- _EXERCISE_: Return, from the material below, each line in which the word "none" is present.

- _DATA EXCERPTS_:
== == ==
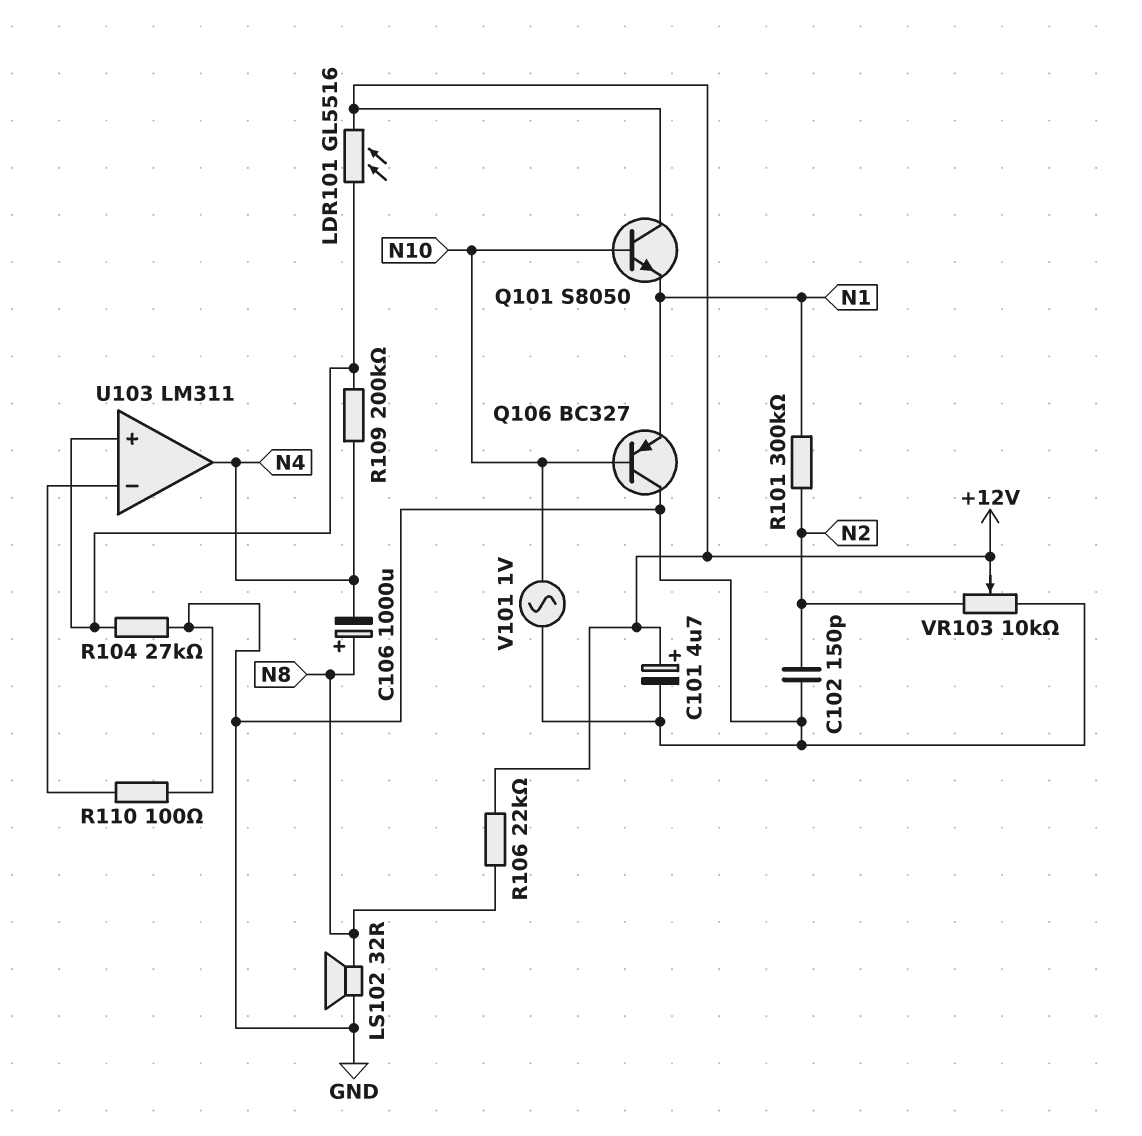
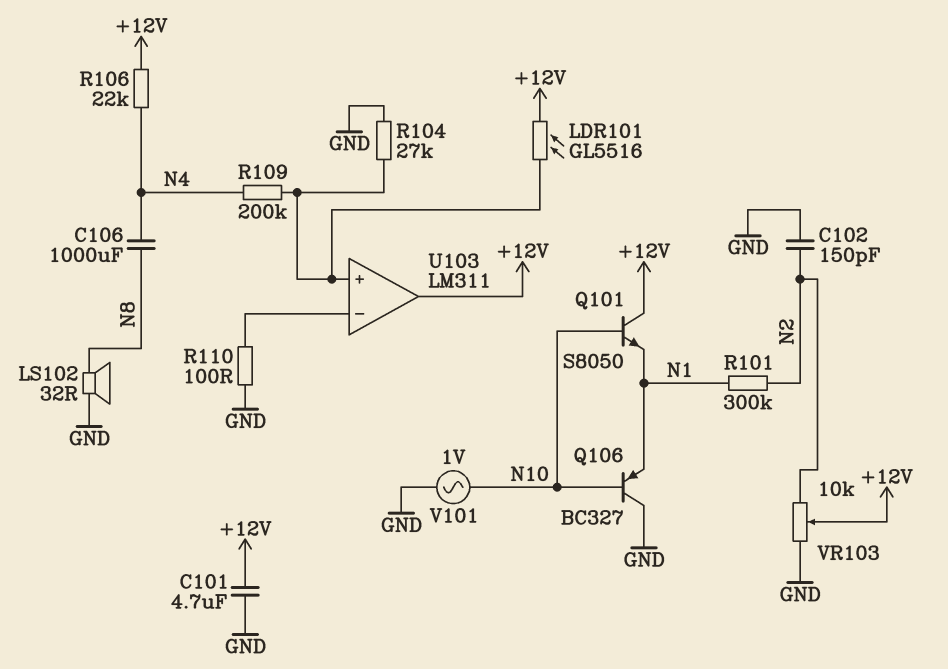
C101: 4.7uF (plus +12V, minus GND) -> 4.7uF (+12V, GND)
C106: 1000uF (plus N8, minus N4) -> 1000uF (N4, N8)
R106: 22k (+12V, N8) -> 22k (+12V, N4)
U103 pin out: N4 -> +12V

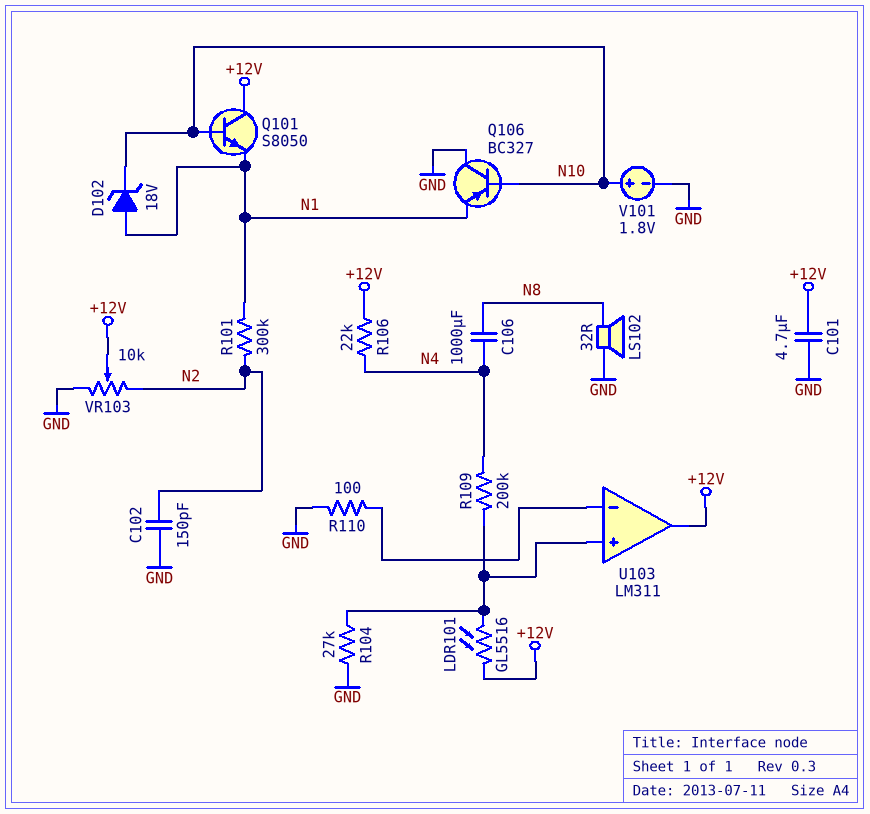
D102: none -> zener 18V (A N1, K N10)
V101: AC 1V (GND, N10) -> 1.8V (plus N10, minus GND)

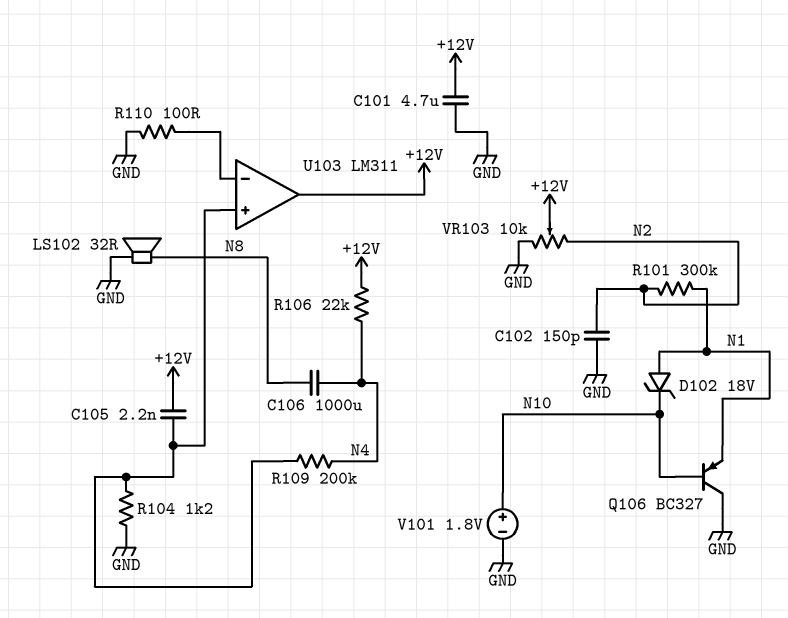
C105: none -> 2.2nF (+12V, U103/in+)
LDR101: GL5516 (+12V, U103/in+) -> none
Q101: NPN S8050 (B N10, C +12V, E N1) -> none
R104: 27k (GND, U103/in+) -> 1.2k (GND, U103/in+)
== == ==
- _OUTPUT FOR THIS EXERCISE_:
D102: none -> zener 18V (A N1, K N10)
C105: none -> 2.2nF (+12V, U103/in+)
LDR101: GL5516 (+12V, U103/in+) -> none
Q101: NPN S8050 (B N10, C +12V, E N1) -> none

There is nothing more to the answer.